Omit every picture, then give all the entries again exactly.
=-=-=
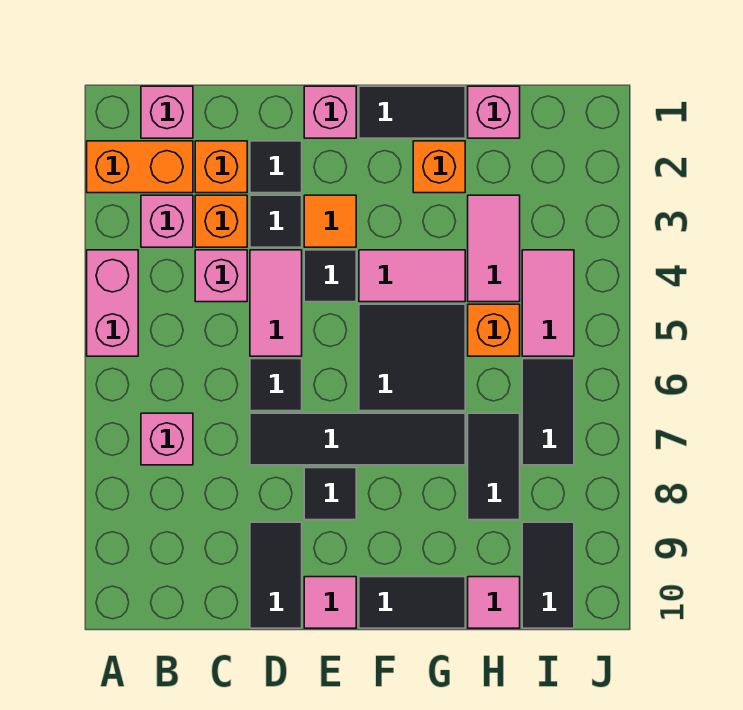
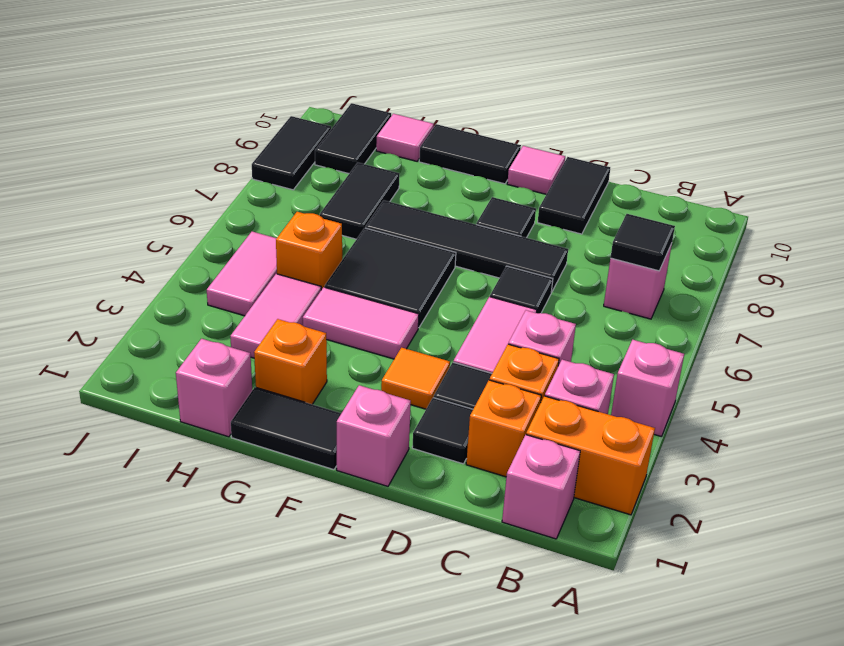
pink brick A4:A5 level 1 -> pink brick A4 level 1
black tile E4 level 1 -> black tile B7 level 2
black tile I6:I7 level 1 -> black tile J8:J9 level 1

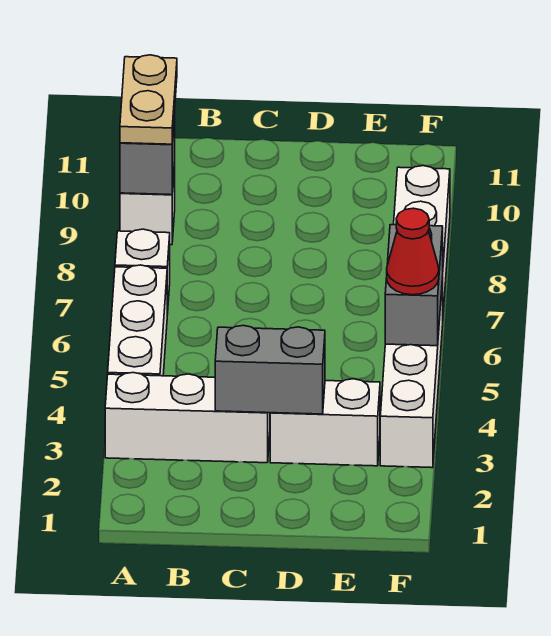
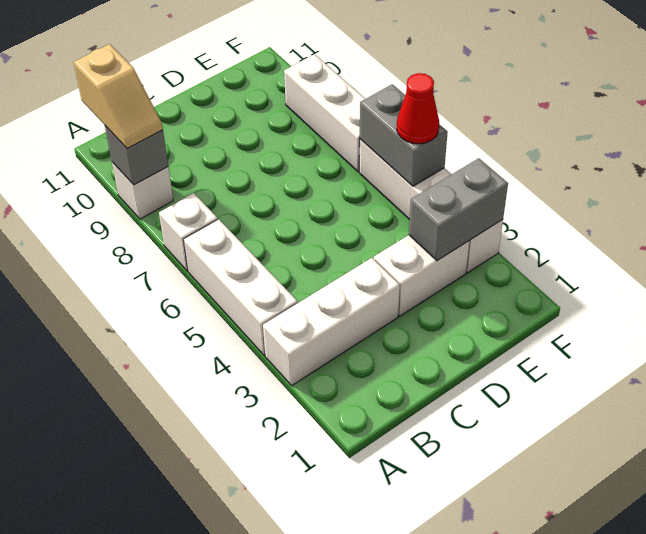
tan plate A9:A10 level 3 -> tan slope A9:A10 level 3 top 10
grey brick C3:D3 level 2 -> grey brick E3:F3 level 2

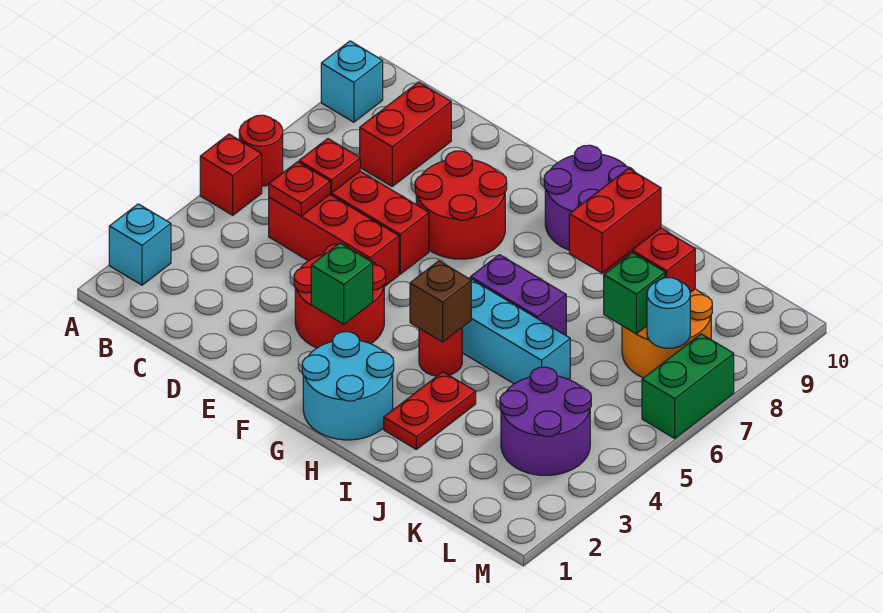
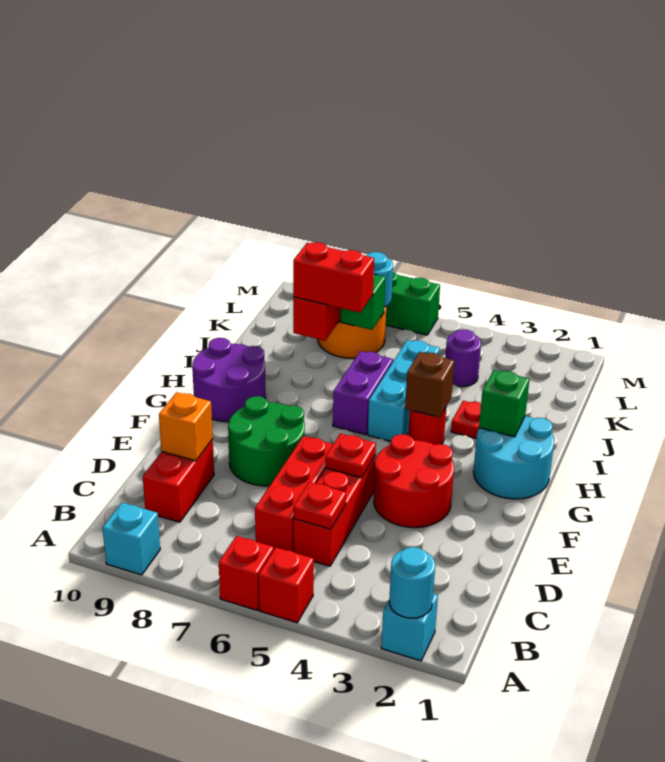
none -> cyan round brick A2 level 2
red round brick A6 level 1 -> red brick A6 level 1
red plate C6 level 2 -> red plate E5 level 2
red brick C8:C9 level 1 -> red brick C9:D9 level 1
none -> orange brick D9 level 2
red round brick E7:F8 level 1 -> green round brick E7:F8 level 1
green brick F3 level 2 -> green brick H2 level 2
purple round brick K3:L4 level 1 -> purple round brick K4 level 1

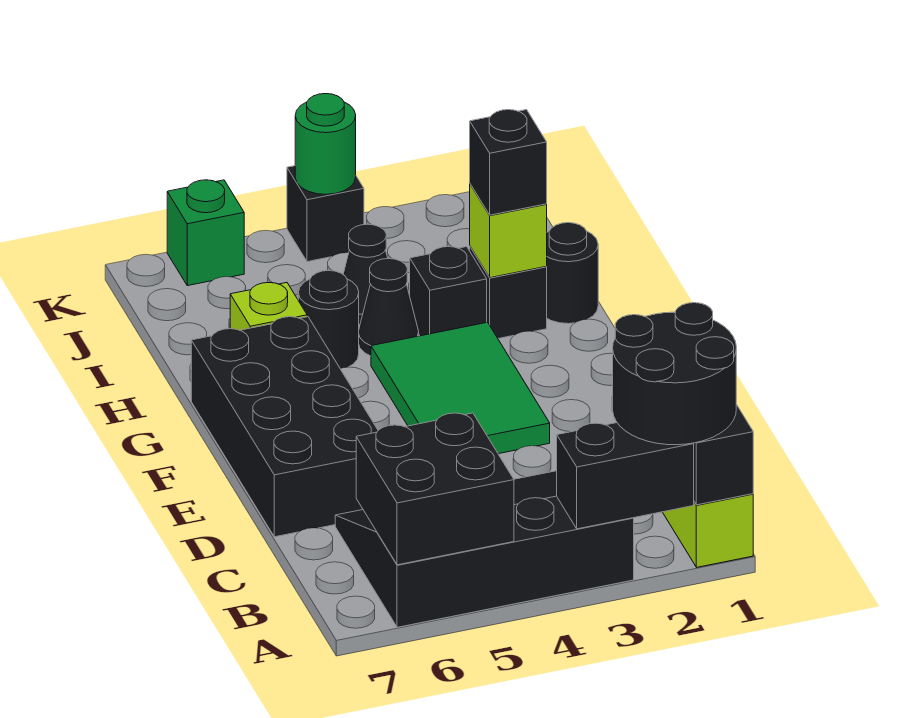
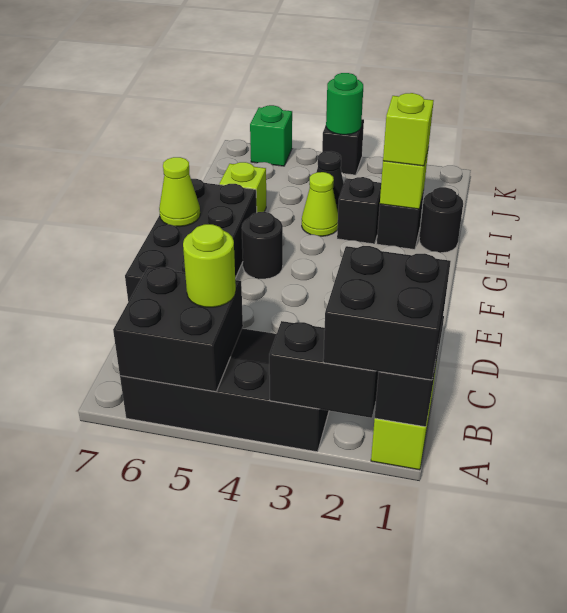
black round brick A1:B2 level 3 -> black brick A1:B2 level 3
none -> lime round brick B5 level 3
green tile E3:G4 level 1 -> none
none -> lime cone F7 level 2
black brick H2 level 3 -> lime brick H2 level 3
black cone H4 level 1 -> lime cone H4 level 1
black round brick H5 level 1 -> black round brick F5 level 1

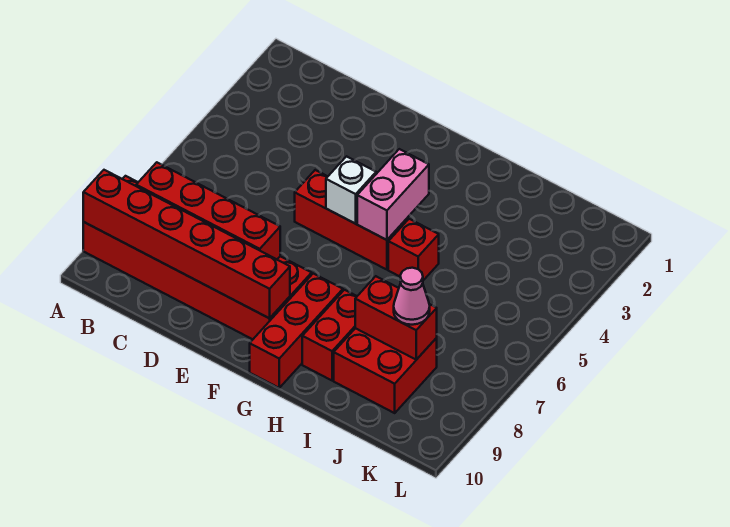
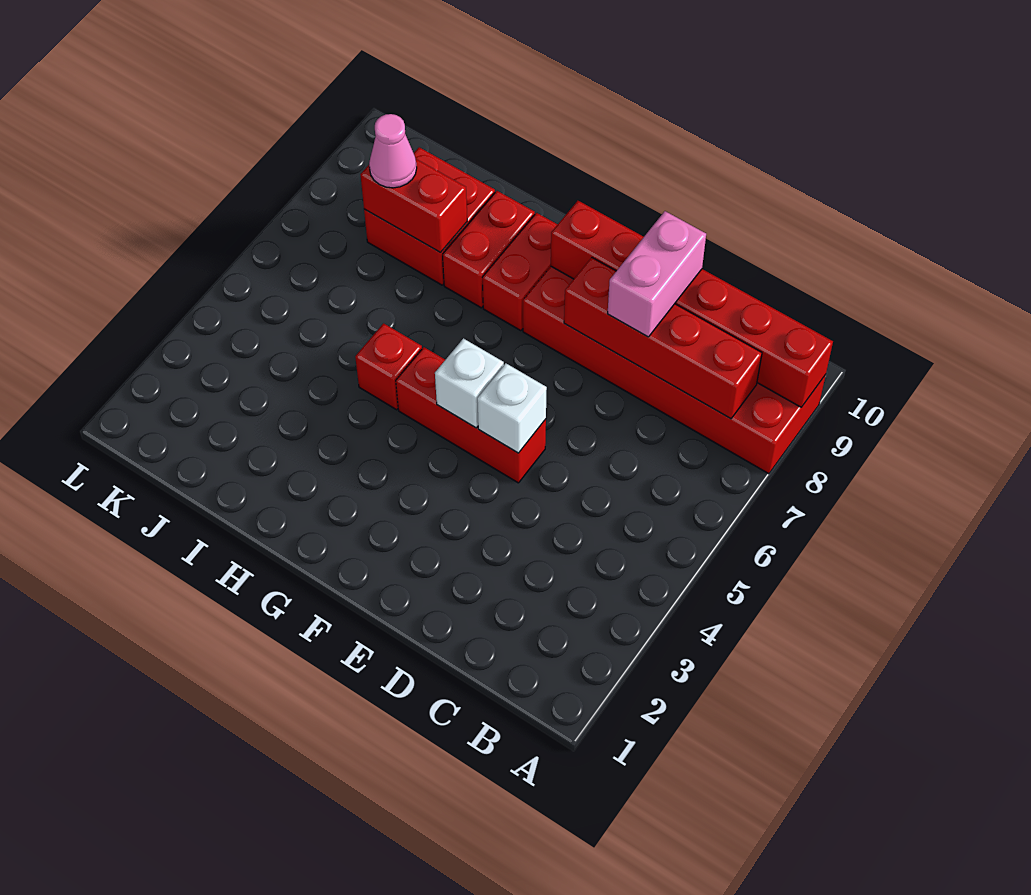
none -> white brick E5 level 2
pink brick G4:G5 level 2 -> pink brick D8:D9 level 3
red brick G8:G10 level 1 -> red brick G8:G9 level 1

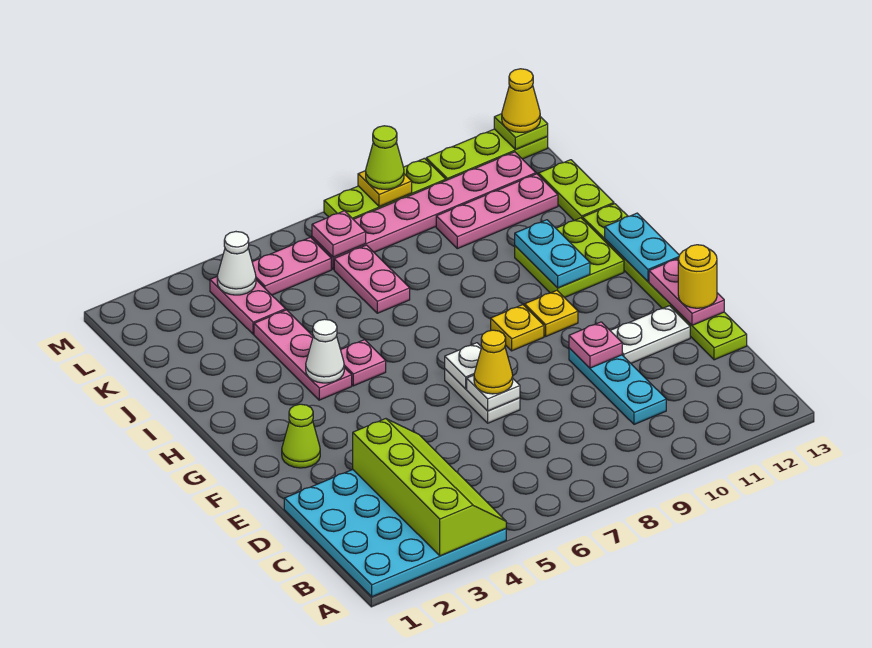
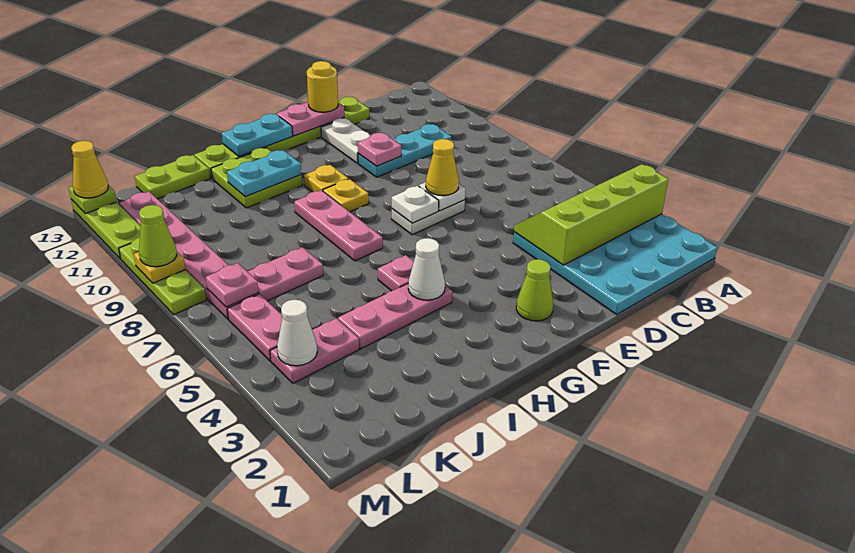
pink plate K10:K12 level 1 -> pink plate H7:H9 level 1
=-=-=
§ Solution
pink brick A4:A5 level 1 -> pink brick A4 level 1
black tile E4 level 1 -> black tile B7 level 2
black tile I6:I7 level 1 -> black tile J8:J9 level 1

tan plate A9:A10 level 3 -> tan slope A9:A10 level 3 top 10
grey brick C3:D3 level 2 -> grey brick E3:F3 level 2

none -> cyan round brick A2 level 2
red round brick A6 level 1 -> red brick A6 level 1
red plate C6 level 2 -> red plate E5 level 2
red brick C8:C9 level 1 -> red brick C9:D9 level 1
none -> orange brick D9 level 2
red round brick E7:F8 level 1 -> green round brick E7:F8 level 1
green brick F3 level 2 -> green brick H2 level 2
purple round brick K3:L4 level 1 -> purple round brick K4 level 1

black round brick A1:B2 level 3 -> black brick A1:B2 level 3
none -> lime round brick B5 level 3
green tile E3:G4 level 1 -> none
none -> lime cone F7 level 2
black brick H2 level 3 -> lime brick H2 level 3
black cone H4 level 1 -> lime cone H4 level 1
black round brick H5 level 1 -> black round brick F5 level 1

none -> white brick E5 level 2
pink brick G4:G5 level 2 -> pink brick D8:D9 level 3
red brick G8:G10 level 1 -> red brick G8:G9 level 1

pink plate K10:K12 level 1 -> pink plate H7:H9 level 1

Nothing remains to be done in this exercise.